__Record excerpts__.
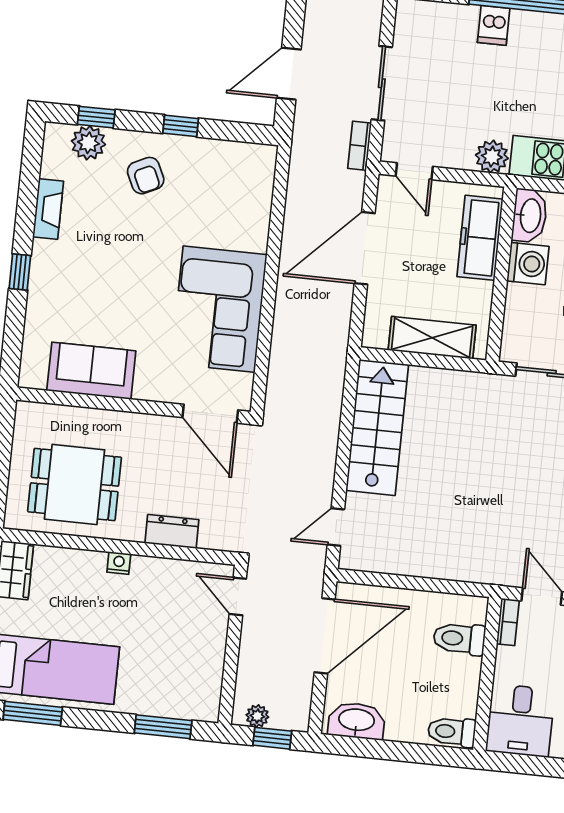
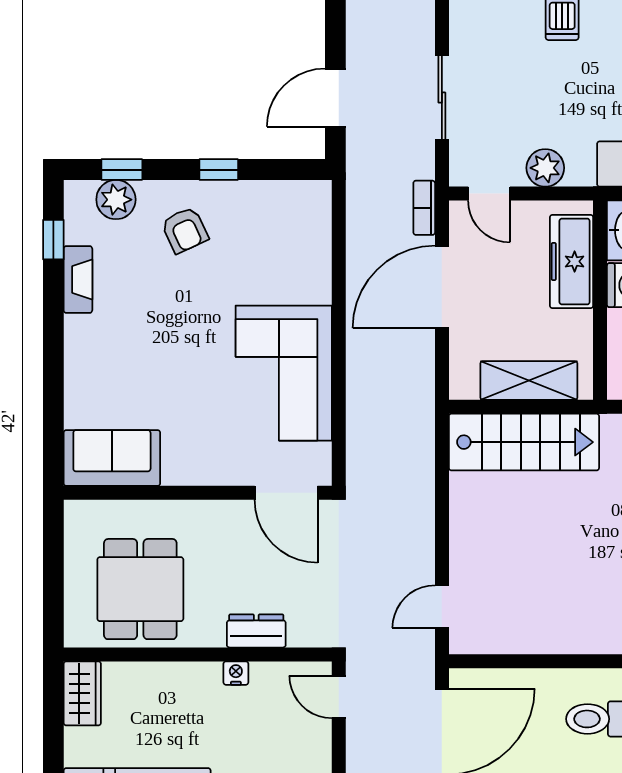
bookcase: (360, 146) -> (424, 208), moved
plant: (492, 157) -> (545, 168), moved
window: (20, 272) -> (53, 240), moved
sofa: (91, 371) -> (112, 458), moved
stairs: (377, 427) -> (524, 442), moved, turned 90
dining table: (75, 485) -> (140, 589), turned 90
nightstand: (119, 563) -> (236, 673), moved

...

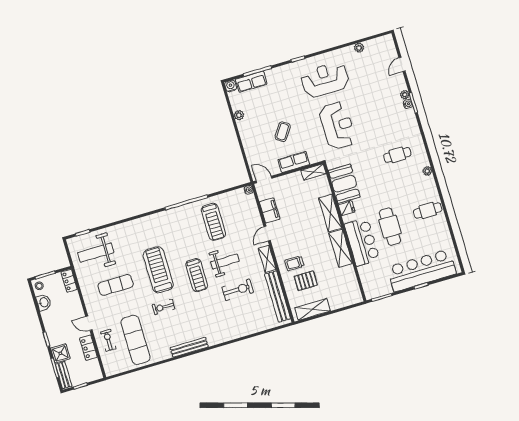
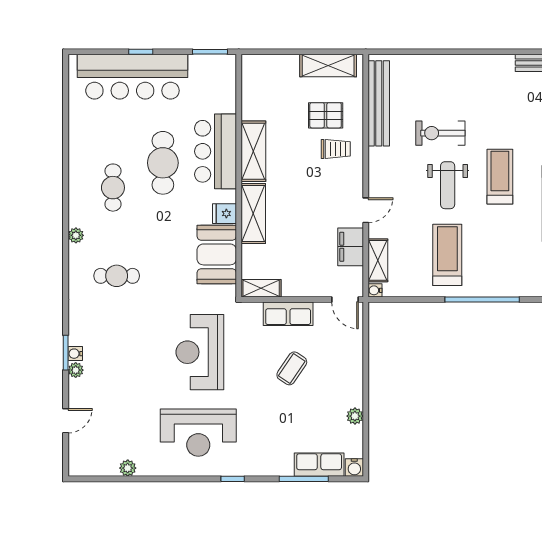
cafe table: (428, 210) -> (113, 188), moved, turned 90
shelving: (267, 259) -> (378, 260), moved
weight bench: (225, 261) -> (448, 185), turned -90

...

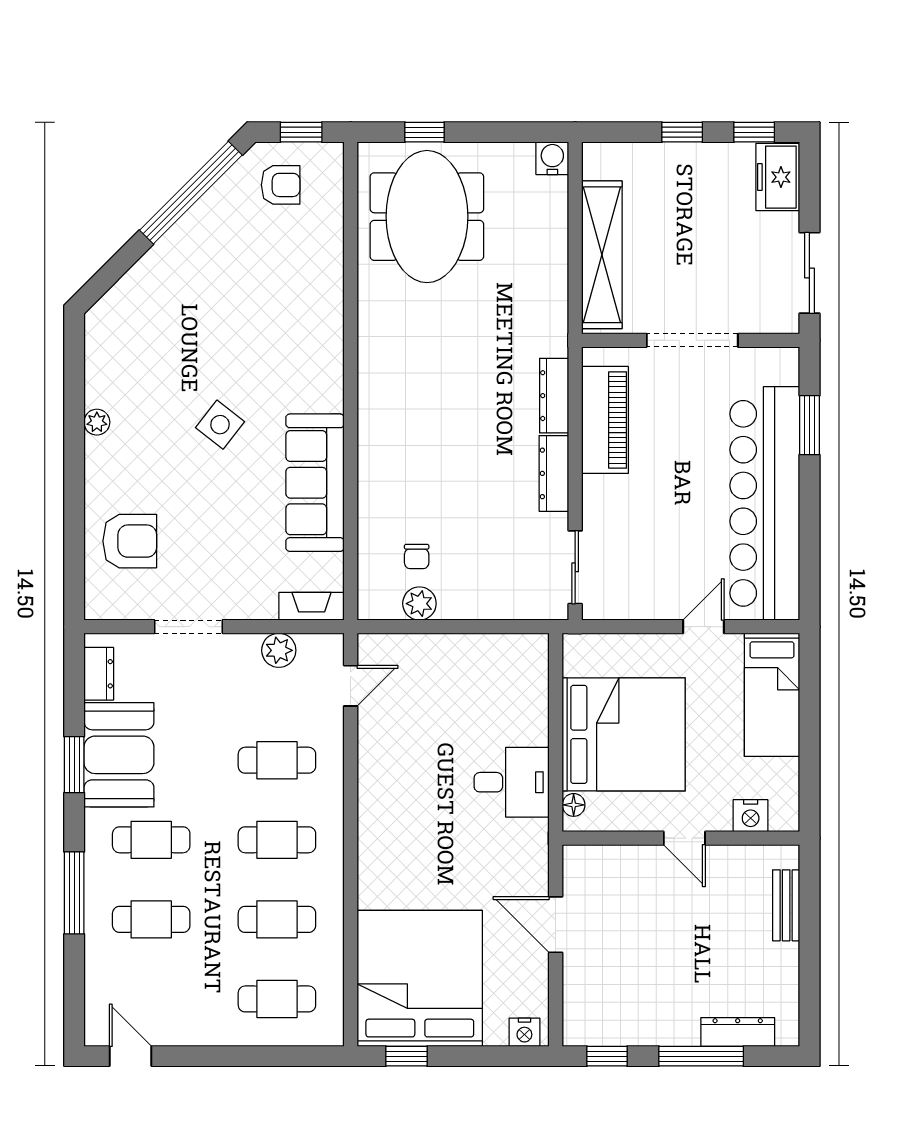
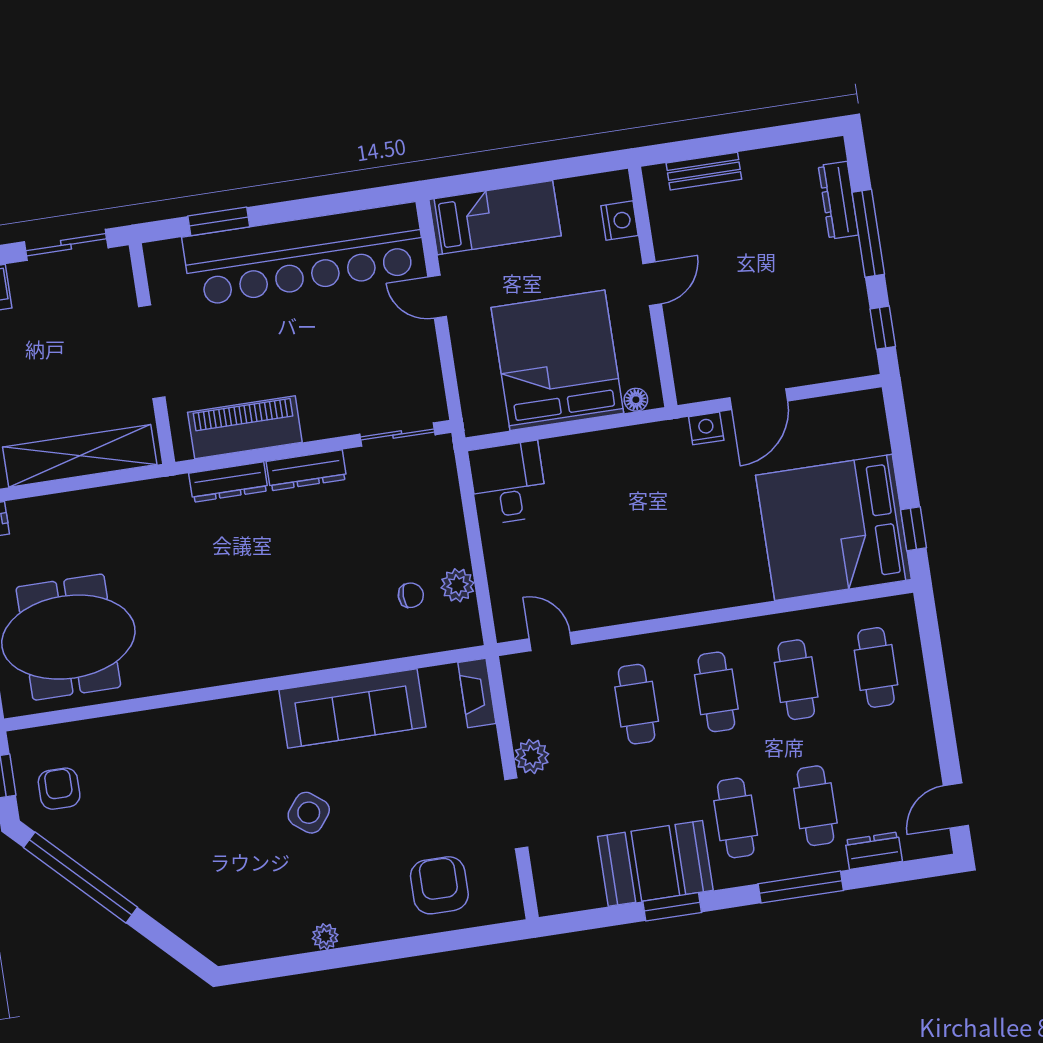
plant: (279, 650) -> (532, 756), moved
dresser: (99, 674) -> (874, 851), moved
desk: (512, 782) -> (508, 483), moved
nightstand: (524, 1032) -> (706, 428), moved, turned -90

__Task objective__.
Search the preceding listing for "nightstand", then copy every line that holds it.

__Worked solution__.
nightstand: (119, 563) -> (236, 673), moved
nightstand: (524, 1032) -> (706, 428), moved, turned -90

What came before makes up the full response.